• Supplied data

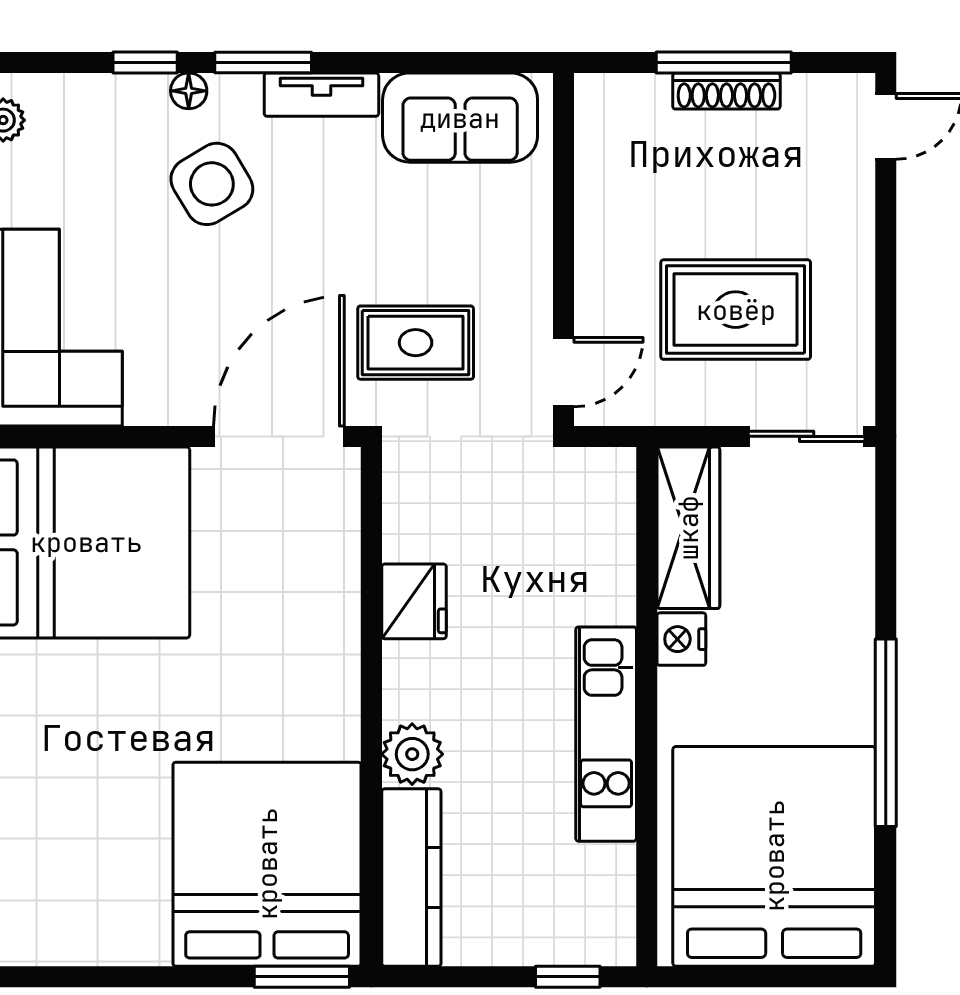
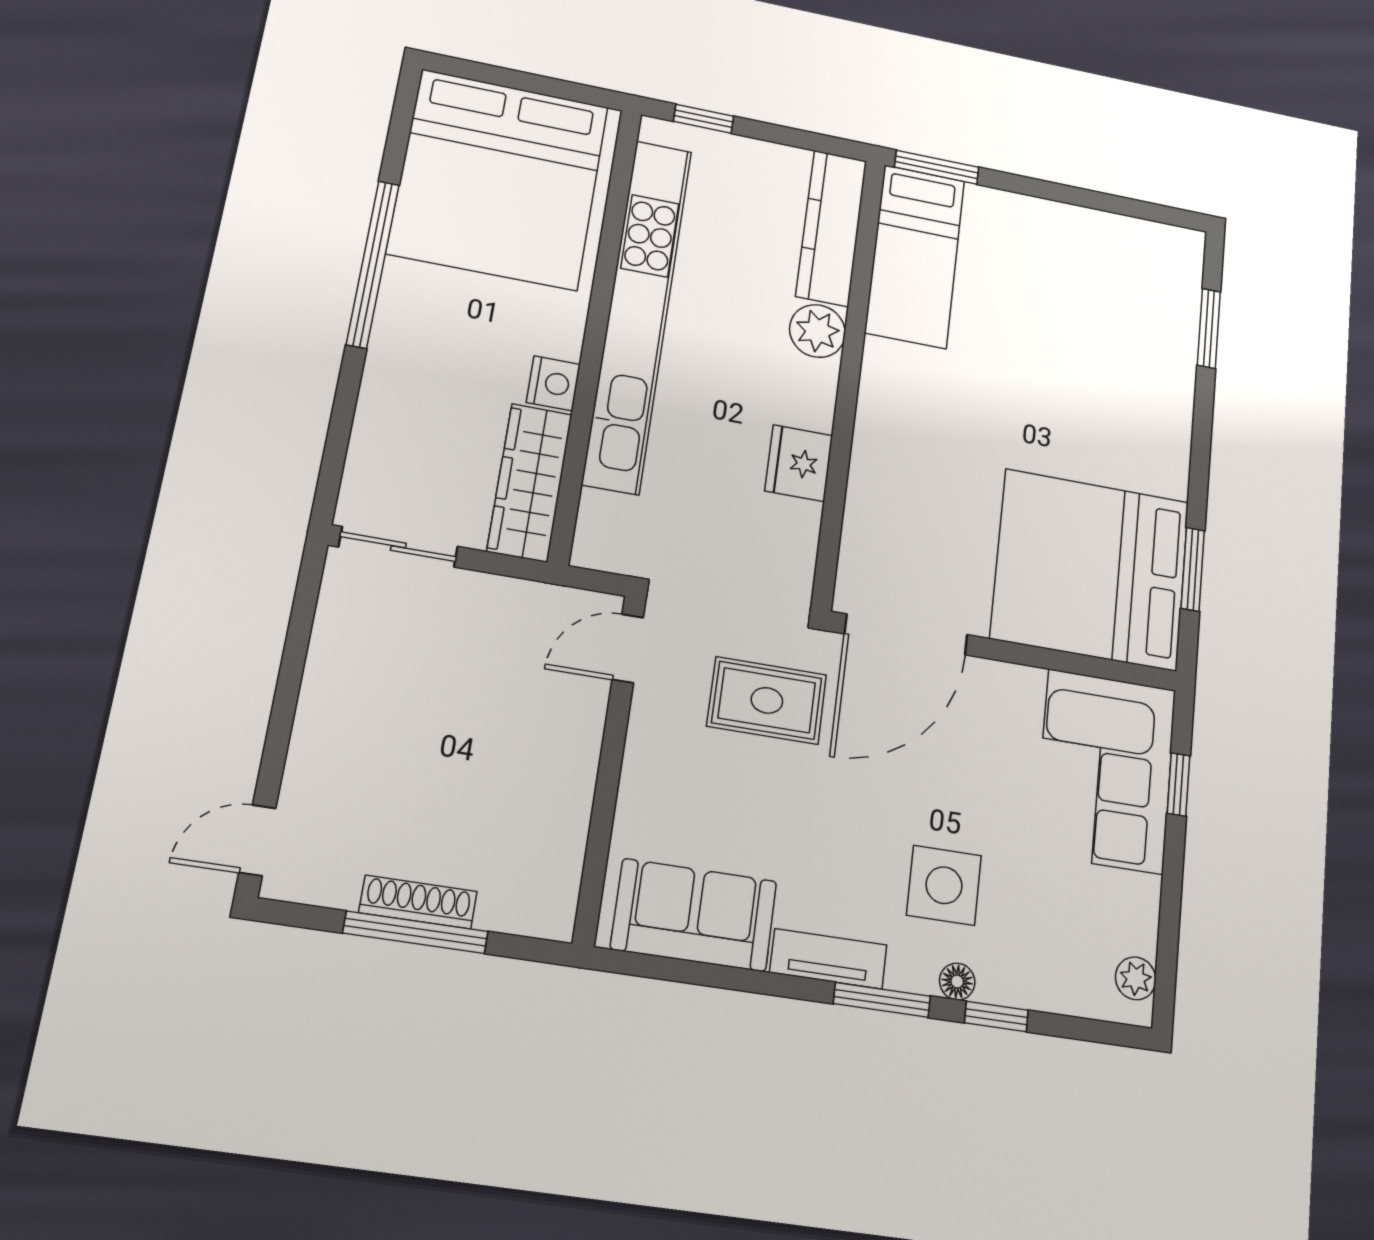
side table: (212, 184) -> (944, 885), turned 31
rug: (736, 310) -> (447, 680), removed
kitchen unit: (606, 734) -> (638, 314), width x1.86
bed: (267, 864) -> (915, 256), width x0.49

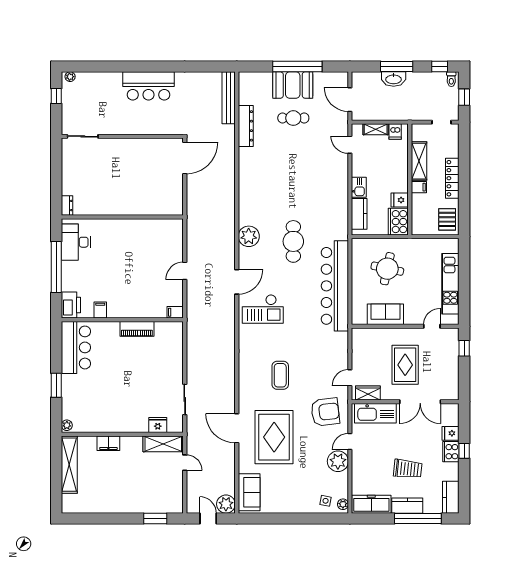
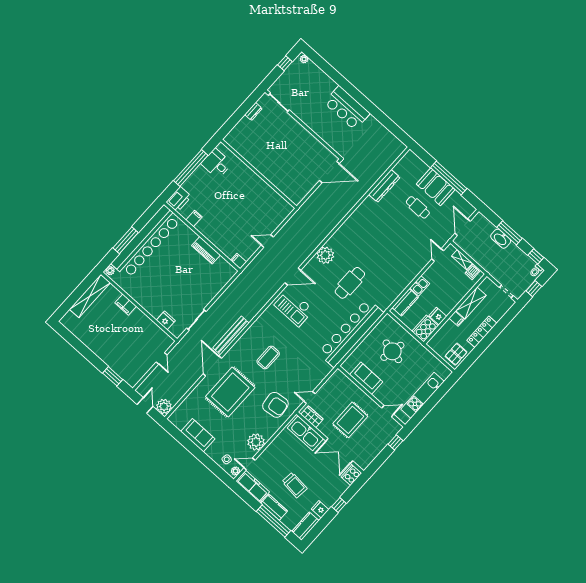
bench: (229, 98) -> (231, 335), moved
dresser: (67, 206) -> (253, 112), moved
desk: (76, 242) -> (216, 163), width x0.73
bar counter: (76, 347) -> (146, 242), width x1.86
window: (56, 385) -> (126, 240), width x1.44
fridge: (451, 433) -> (320, 509), moved
door: (350, 442) -> (249, 464), moved
shelving: (163, 444) -> (159, 335), removed
cooker: (451, 452) -> (351, 475), moved
sofa: (249, 492) -> (198, 435), moved, turned -90

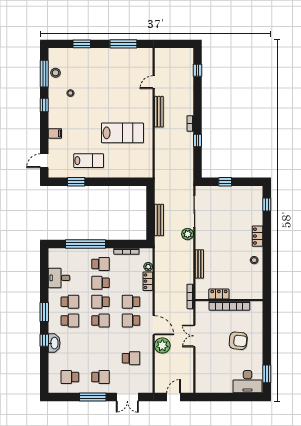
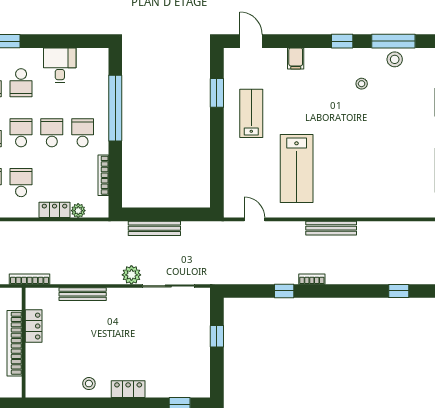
door: (154, 82) -> (254, 219), moved
lab bench: (89, 161) -> (251, 113), turned 180
school desk: (100, 264) -> (83, 133), turned 180

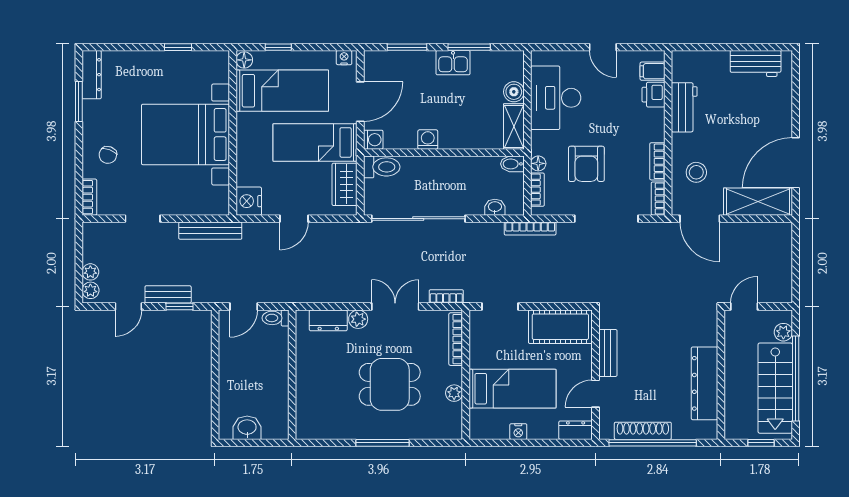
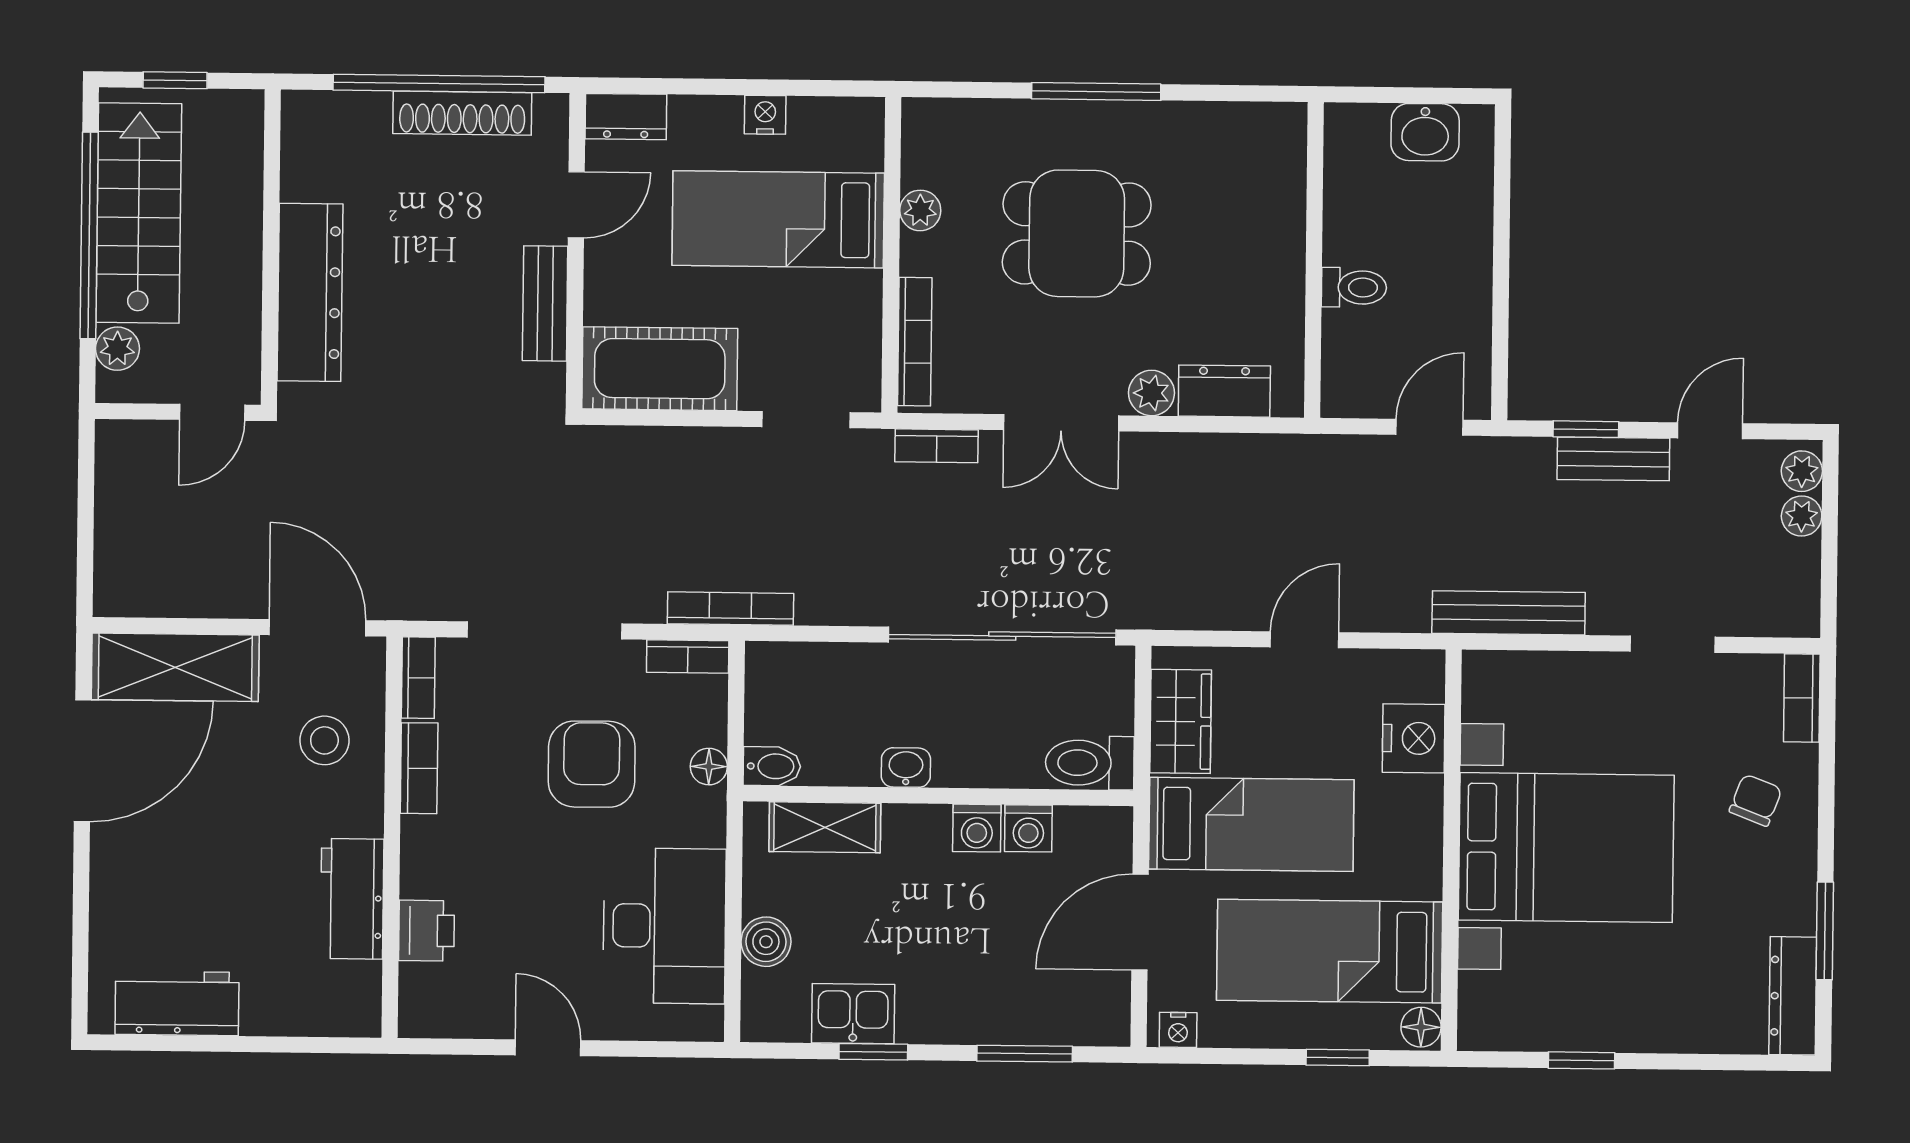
window: (469, 47) -> (873, 1052), width x0.67
kitchen sink: (453, 63) -> (853, 1014), moved
filing cabinet: (652, 71) -> (428, 988), removed
shelving: (514, 127) -> (825, 827), moved, turned 90
washing machine: (373, 140) -> (1028, 828), moved, turned -90
bookcase: (537, 190) -> (688, 657), moved, turned -90
nightstand: (249, 201) -> (1414, 738), moved
washbasin: (495, 207) -> (906, 768), moved, turned 180
toilet: (275, 318) -> (1354, 287), moved
dresser: (704, 383) -> (310, 292), moved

• Instruction
Set down every line of the entries above again, exactly as written, but not the pictures.

• Answer for this exercise
side table: (212, 184) -> (944, 885), turned 31
rug: (736, 310) -> (447, 680), removed
kitchen unit: (606, 734) -> (638, 314), width x1.86
bed: (267, 864) -> (915, 256), width x0.49

bench: (229, 98) -> (231, 335), moved
dresser: (67, 206) -> (253, 112), moved
desk: (76, 242) -> (216, 163), width x0.73
bar counter: (76, 347) -> (146, 242), width x1.86
window: (56, 385) -> (126, 240), width x1.44
fridge: (451, 433) -> (320, 509), moved
door: (350, 442) -> (249, 464), moved
shelving: (163, 444) -> (159, 335), removed
cooker: (451, 452) -> (351, 475), moved
sofa: (249, 492) -> (198, 435), moved, turned -90

door: (154, 82) -> (254, 219), moved
lab bench: (89, 161) -> (251, 113), turned 180
school desk: (100, 264) -> (83, 133), turned 180

window: (469, 47) -> (873, 1052), width x0.67
kitchen sink: (453, 63) -> (853, 1014), moved
filing cabinet: (652, 71) -> (428, 988), removed
shelving: (514, 127) -> (825, 827), moved, turned 90
washing machine: (373, 140) -> (1028, 828), moved, turned -90
bookcase: (537, 190) -> (688, 657), moved, turned -90
nightstand: (249, 201) -> (1414, 738), moved
washbasin: (495, 207) -> (906, 768), moved, turned 180
toilet: (275, 318) -> (1354, 287), moved
dresser: (704, 383) -> (310, 292), moved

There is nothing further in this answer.